[Content revision data]
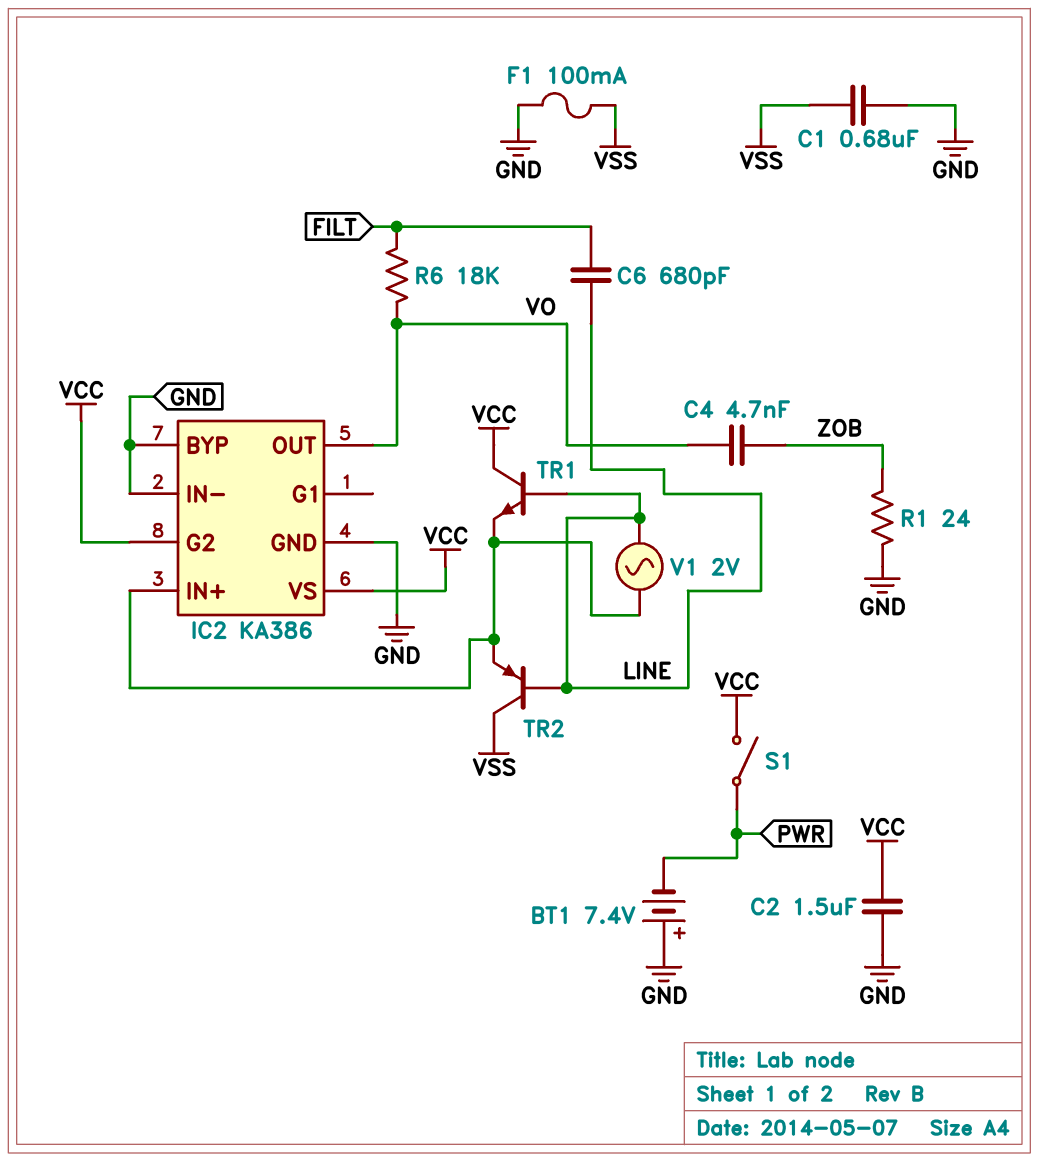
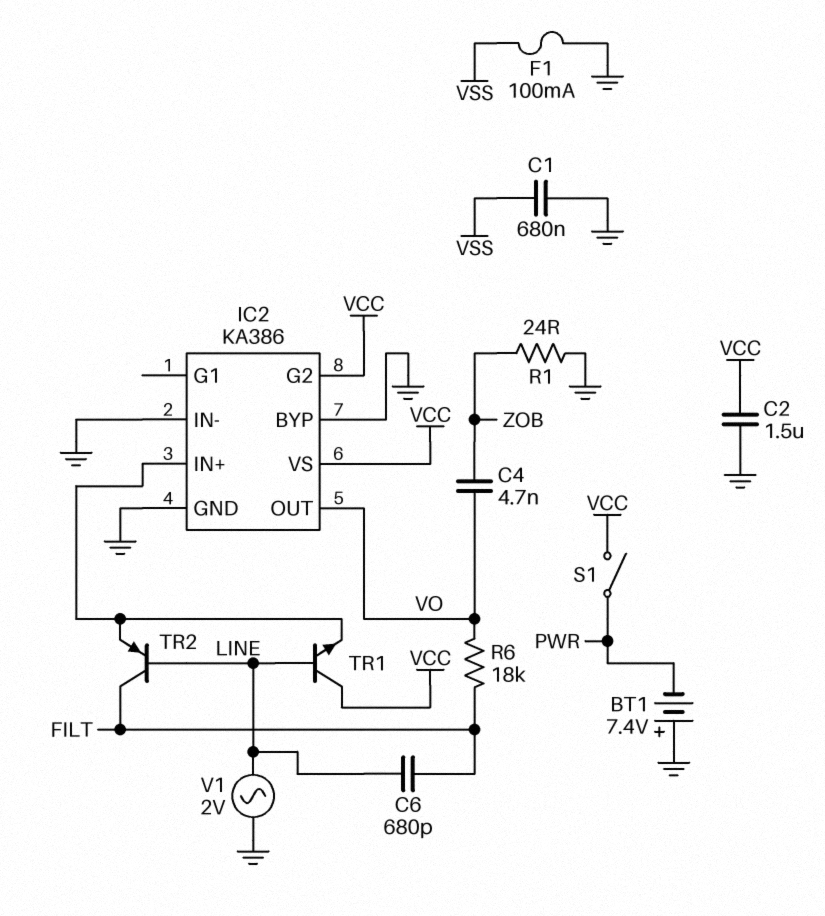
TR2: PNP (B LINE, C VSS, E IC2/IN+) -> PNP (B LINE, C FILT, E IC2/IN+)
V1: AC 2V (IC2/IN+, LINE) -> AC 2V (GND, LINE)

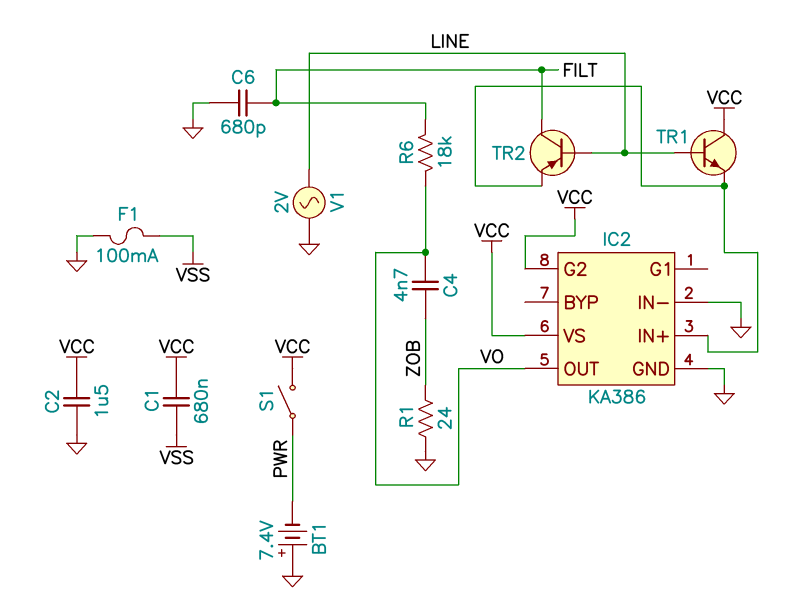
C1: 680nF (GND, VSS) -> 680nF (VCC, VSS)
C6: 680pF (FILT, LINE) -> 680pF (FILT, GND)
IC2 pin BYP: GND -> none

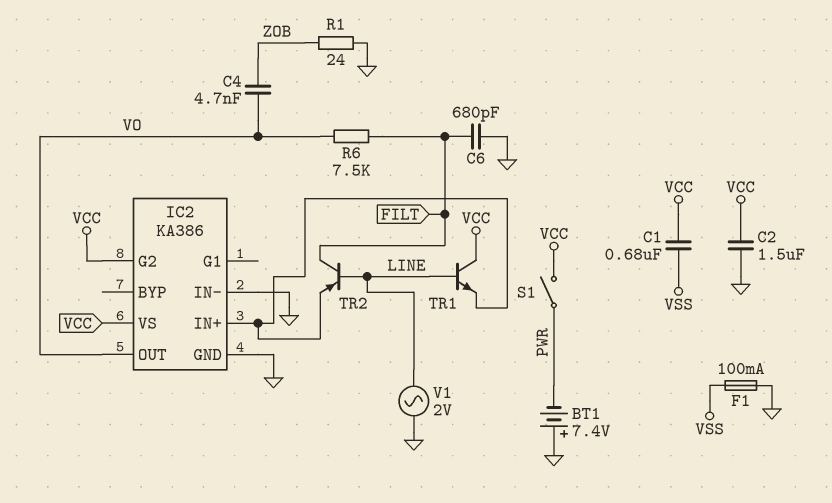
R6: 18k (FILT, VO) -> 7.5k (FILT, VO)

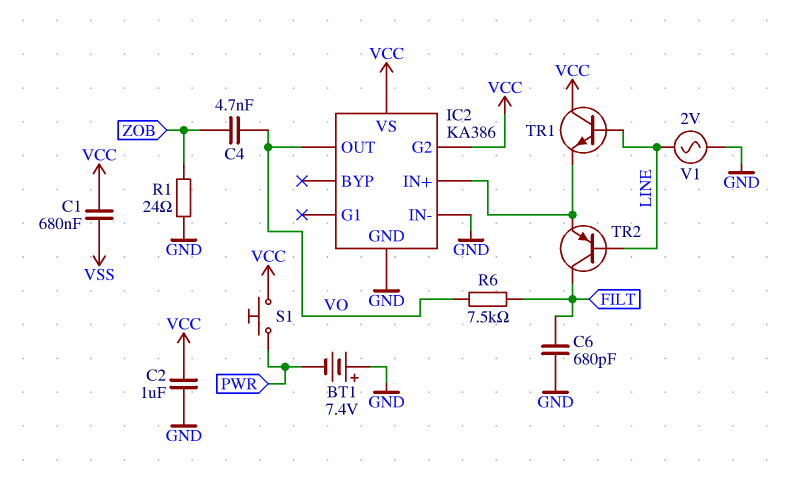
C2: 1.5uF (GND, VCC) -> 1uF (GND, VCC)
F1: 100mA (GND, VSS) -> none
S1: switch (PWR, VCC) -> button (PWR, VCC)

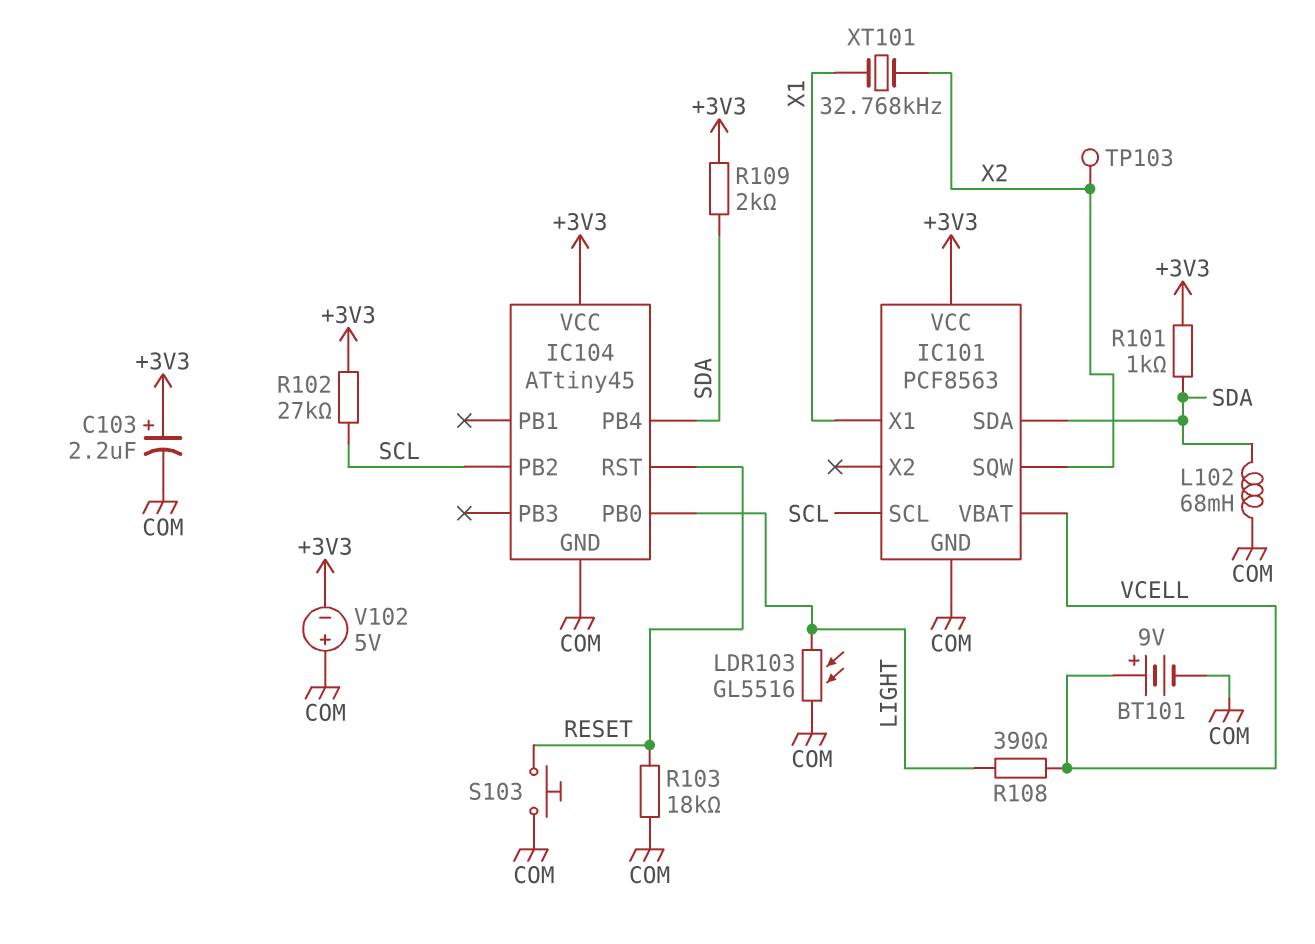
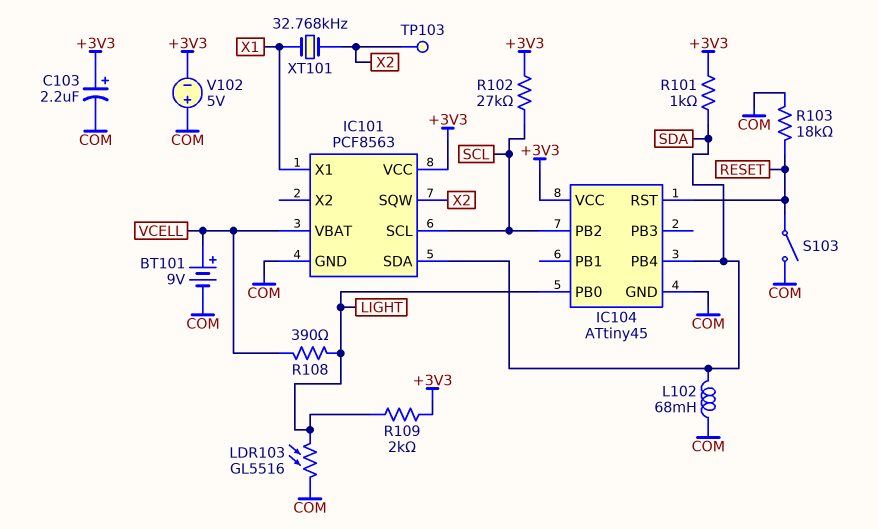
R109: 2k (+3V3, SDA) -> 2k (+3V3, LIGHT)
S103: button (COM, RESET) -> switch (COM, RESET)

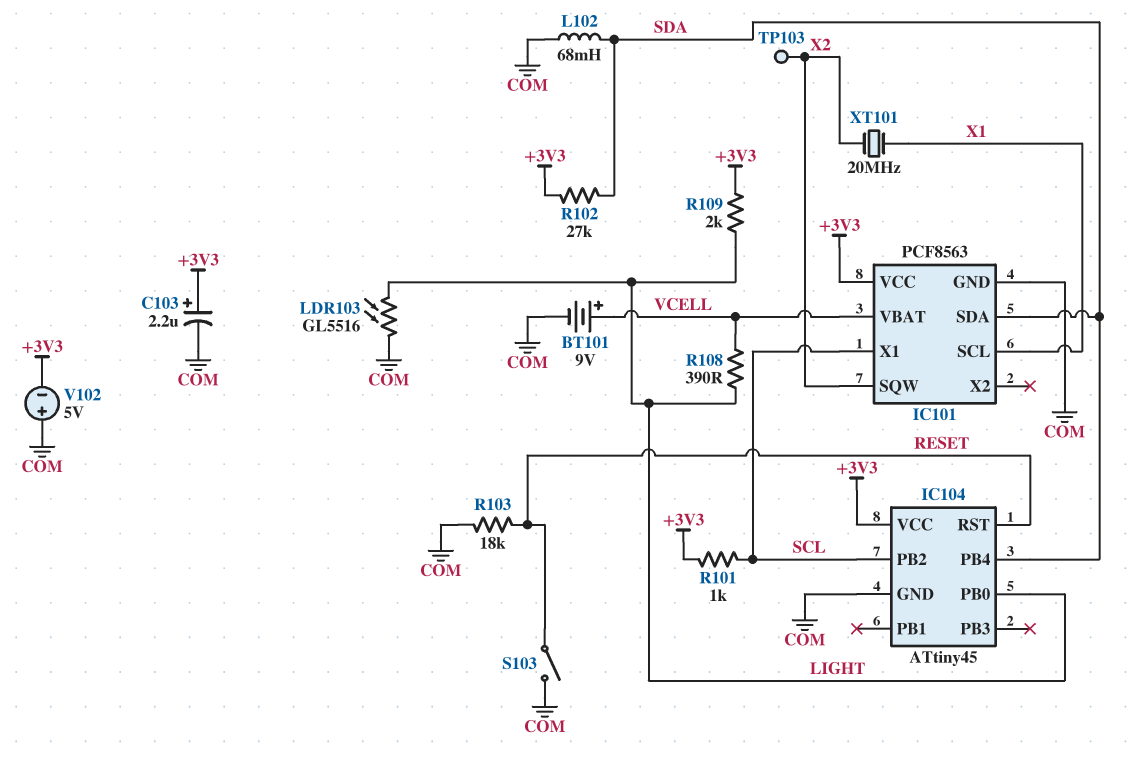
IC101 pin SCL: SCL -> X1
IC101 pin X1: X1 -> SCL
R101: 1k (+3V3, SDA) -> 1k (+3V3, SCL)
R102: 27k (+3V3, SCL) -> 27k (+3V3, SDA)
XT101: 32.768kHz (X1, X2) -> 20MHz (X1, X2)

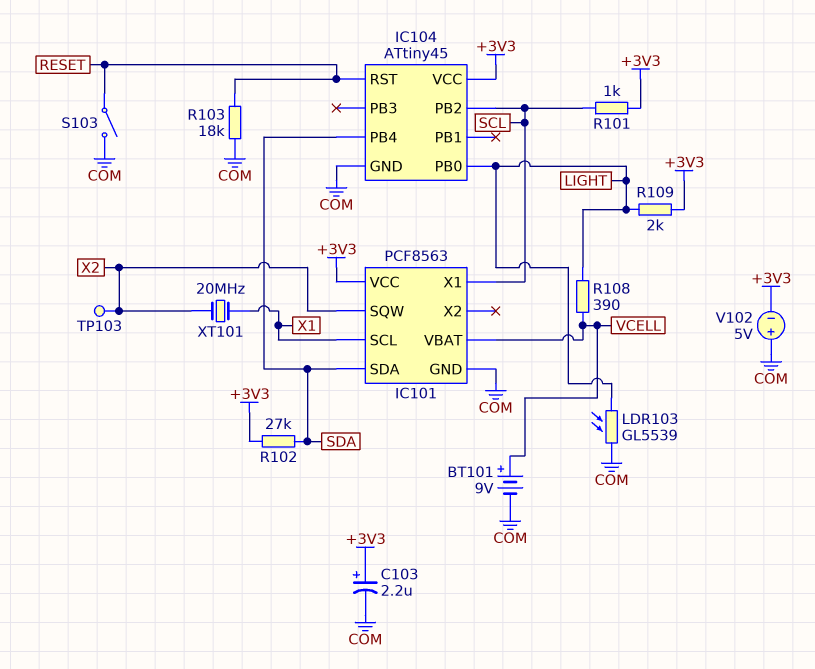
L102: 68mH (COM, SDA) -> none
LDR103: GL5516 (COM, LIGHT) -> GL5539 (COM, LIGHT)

TASK TO COMPLETE: The data must be reproduced exactly, and no picture may appear in the copy.

TASK RESULT:
TR2: PNP (B LINE, C VSS, E IC2/IN+) -> PNP (B LINE, C FILT, E IC2/IN+)
V1: AC 2V (IC2/IN+, LINE) -> AC 2V (GND, LINE)

C1: 680nF (GND, VSS) -> 680nF (VCC, VSS)
C6: 680pF (FILT, LINE) -> 680pF (FILT, GND)
IC2 pin BYP: GND -> none

R6: 18k (FILT, VO) -> 7.5k (FILT, VO)

C2: 1.5uF (GND, VCC) -> 1uF (GND, VCC)
F1: 100mA (GND, VSS) -> none
S1: switch (PWR, VCC) -> button (PWR, VCC)

R109: 2k (+3V3, SDA) -> 2k (+3V3, LIGHT)
S103: button (COM, RESET) -> switch (COM, RESET)

IC101 pin SCL: SCL -> X1
IC101 pin X1: X1 -> SCL
R101: 1k (+3V3, SDA) -> 1k (+3V3, SCL)
R102: 27k (+3V3, SCL) -> 27k (+3V3, SDA)
XT101: 32.768kHz (X1, X2) -> 20MHz (X1, X2)

L102: 68mH (COM, SDA) -> none
LDR103: GL5516 (COM, LIGHT) -> GL5539 (COM, LIGHT)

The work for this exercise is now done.